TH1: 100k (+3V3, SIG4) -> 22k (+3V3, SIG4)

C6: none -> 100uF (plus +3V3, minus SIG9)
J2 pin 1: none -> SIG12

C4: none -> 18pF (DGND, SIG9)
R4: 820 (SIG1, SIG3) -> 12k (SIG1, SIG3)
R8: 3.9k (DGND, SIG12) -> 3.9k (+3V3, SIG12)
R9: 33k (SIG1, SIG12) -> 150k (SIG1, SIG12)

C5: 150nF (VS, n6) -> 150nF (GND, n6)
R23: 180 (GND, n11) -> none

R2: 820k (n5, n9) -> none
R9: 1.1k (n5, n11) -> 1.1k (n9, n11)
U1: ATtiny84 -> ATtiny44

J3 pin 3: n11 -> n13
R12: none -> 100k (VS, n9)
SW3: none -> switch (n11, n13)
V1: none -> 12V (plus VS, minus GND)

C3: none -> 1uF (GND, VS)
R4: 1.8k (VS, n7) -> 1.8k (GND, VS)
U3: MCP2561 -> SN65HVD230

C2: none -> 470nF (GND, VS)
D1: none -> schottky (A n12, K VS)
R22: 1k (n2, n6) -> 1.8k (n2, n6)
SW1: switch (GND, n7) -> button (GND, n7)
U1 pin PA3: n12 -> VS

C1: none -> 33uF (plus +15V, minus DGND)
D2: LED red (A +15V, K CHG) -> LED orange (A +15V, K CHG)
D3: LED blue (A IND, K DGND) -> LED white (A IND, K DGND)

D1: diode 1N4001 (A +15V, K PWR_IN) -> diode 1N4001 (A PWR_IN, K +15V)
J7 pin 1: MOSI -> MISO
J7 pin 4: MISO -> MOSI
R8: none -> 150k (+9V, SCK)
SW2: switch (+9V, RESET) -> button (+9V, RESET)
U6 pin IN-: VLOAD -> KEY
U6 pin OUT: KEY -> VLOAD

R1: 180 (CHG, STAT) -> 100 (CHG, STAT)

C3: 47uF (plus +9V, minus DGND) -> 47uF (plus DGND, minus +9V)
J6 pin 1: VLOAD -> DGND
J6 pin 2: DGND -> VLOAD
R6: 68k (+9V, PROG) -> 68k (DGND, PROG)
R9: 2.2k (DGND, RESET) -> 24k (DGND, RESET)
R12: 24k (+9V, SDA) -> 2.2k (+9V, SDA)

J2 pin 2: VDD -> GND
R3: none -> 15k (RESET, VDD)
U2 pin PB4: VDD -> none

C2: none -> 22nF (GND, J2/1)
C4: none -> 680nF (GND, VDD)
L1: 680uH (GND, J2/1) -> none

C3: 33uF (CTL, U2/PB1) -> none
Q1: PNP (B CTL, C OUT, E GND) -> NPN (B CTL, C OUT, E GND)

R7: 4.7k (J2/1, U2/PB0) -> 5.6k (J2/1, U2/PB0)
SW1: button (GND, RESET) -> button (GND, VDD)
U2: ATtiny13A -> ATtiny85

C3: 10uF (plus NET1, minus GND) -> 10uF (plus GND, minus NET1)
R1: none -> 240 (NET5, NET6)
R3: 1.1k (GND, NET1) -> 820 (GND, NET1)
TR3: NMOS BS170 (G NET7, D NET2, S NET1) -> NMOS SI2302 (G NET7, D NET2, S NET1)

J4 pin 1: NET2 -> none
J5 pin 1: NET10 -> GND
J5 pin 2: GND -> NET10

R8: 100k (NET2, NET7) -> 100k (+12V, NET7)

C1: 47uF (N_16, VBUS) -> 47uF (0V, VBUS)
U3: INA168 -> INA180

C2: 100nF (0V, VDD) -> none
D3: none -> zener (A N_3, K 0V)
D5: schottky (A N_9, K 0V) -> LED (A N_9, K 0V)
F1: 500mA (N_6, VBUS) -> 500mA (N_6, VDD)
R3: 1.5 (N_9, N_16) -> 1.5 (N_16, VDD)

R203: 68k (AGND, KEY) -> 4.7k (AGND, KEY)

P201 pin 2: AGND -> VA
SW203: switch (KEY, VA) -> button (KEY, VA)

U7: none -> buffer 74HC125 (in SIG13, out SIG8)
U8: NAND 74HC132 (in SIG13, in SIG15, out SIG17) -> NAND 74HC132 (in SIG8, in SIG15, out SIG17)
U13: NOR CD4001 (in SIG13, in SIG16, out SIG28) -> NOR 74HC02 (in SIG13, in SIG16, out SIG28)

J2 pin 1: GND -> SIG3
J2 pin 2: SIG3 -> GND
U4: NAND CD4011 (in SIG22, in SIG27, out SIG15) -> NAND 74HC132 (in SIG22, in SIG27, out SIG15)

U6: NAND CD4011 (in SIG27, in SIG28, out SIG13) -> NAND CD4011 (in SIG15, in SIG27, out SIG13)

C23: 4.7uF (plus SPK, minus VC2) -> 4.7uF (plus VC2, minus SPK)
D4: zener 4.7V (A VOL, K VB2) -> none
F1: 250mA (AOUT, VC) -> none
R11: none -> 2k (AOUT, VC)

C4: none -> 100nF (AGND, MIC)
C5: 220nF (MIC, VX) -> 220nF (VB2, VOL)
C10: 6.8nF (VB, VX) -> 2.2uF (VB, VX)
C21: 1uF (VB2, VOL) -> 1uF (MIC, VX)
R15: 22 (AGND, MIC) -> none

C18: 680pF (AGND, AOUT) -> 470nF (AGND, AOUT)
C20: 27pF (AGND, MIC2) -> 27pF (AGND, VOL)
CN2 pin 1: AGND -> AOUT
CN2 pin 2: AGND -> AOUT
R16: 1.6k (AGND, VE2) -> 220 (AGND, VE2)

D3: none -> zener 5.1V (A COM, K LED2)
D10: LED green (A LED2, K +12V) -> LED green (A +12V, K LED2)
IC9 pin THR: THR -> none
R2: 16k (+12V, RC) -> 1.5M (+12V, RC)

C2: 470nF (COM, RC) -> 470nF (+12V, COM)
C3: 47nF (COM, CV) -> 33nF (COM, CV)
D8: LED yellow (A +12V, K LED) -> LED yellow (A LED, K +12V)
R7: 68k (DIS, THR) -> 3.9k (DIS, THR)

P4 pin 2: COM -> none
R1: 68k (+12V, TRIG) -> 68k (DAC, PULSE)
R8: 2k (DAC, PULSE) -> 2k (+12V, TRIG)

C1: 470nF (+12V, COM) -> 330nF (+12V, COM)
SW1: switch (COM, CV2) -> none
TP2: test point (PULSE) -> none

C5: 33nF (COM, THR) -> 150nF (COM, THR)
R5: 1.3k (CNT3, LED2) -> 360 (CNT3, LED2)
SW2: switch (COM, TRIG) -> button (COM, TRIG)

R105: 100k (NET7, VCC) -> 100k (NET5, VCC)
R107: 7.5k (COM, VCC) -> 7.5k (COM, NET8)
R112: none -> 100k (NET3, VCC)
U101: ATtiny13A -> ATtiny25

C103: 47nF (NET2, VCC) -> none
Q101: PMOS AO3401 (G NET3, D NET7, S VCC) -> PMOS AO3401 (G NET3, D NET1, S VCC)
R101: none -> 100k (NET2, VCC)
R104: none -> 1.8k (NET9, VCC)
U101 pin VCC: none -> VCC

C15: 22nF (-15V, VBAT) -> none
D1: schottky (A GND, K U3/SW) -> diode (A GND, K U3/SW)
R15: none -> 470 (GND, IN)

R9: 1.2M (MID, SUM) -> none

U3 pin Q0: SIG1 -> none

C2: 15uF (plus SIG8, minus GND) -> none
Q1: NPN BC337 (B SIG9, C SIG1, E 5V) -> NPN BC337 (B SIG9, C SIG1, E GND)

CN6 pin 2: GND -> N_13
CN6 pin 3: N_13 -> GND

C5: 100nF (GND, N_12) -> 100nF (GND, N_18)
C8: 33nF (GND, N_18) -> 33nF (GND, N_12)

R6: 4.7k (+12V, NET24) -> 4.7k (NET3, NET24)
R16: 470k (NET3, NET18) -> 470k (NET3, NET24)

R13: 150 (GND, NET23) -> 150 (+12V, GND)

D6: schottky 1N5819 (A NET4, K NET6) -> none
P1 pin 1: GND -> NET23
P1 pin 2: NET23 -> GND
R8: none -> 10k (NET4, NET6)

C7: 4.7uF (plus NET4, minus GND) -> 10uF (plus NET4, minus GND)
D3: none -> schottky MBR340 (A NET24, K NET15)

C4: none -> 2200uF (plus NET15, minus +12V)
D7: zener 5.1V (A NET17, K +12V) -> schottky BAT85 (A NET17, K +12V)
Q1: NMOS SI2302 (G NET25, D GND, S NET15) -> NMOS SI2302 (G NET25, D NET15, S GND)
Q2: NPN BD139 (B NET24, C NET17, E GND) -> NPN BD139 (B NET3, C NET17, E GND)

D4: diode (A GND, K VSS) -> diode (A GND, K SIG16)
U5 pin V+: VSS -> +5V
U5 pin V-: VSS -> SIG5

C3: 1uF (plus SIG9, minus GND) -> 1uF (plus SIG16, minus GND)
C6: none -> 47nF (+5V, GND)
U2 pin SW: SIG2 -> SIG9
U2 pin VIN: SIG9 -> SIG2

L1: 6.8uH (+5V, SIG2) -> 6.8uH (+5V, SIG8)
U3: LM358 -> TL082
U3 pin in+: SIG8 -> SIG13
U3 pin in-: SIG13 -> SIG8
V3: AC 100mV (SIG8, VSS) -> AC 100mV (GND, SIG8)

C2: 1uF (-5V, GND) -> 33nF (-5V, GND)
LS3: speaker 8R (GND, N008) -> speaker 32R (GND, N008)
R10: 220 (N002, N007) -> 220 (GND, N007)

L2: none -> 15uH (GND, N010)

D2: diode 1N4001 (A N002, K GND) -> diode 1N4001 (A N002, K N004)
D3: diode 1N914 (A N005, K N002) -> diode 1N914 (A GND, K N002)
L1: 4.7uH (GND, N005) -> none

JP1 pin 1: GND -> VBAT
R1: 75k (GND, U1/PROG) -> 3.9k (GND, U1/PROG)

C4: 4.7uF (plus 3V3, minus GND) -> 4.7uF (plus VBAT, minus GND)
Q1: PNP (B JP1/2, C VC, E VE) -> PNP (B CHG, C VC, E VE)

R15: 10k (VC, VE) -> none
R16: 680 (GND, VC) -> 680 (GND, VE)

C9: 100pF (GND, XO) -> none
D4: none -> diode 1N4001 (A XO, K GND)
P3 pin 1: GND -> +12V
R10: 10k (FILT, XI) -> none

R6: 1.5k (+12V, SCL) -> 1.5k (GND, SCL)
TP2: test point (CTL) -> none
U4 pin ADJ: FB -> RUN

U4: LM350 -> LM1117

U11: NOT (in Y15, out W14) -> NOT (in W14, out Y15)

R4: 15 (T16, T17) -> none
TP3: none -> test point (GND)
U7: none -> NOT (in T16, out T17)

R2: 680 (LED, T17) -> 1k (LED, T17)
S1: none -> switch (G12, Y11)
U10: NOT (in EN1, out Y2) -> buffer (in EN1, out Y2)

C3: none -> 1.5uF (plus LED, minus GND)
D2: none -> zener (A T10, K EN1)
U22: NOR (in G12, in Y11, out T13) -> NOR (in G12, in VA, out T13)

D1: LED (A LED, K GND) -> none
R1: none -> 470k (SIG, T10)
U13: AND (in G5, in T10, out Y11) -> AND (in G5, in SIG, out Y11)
★ ★ ★
What you will do:
From the line containing "C5: 220nF (MIC, VX) -> 220nF (VB2, VOL)" down to the line containing "P4 pin 2: COM -> none" in the material above, reproduce every line exactly, including the two end lines.

Result:
C5: 220nF (MIC, VX) -> 220nF (VB2, VOL)
C10: 6.8nF (VB, VX) -> 2.2uF (VB, VX)
C21: 1uF (VB2, VOL) -> 1uF (MIC, VX)
R15: 22 (AGND, MIC) -> none

C18: 680pF (AGND, AOUT) -> 470nF (AGND, AOUT)
C20: 27pF (AGND, MIC2) -> 27pF (AGND, VOL)
CN2 pin 1: AGND -> AOUT
CN2 pin 2: AGND -> AOUT
R16: 1.6k (AGND, VE2) -> 220 (AGND, VE2)

D3: none -> zener 5.1V (A COM, K LED2)
D10: LED green (A LED2, K +12V) -> LED green (A +12V, K LED2)
IC9 pin THR: THR -> none
R2: 16k (+12V, RC) -> 1.5M (+12V, RC)

C2: 470nF (COM, RC) -> 470nF (+12V, COM)
C3: 47nF (COM, CV) -> 33nF (COM, CV)
D8: LED yellow (A +12V, K LED) -> LED yellow (A LED, K +12V)
R7: 68k (DIS, THR) -> 3.9k (DIS, THR)

P4 pin 2: COM -> none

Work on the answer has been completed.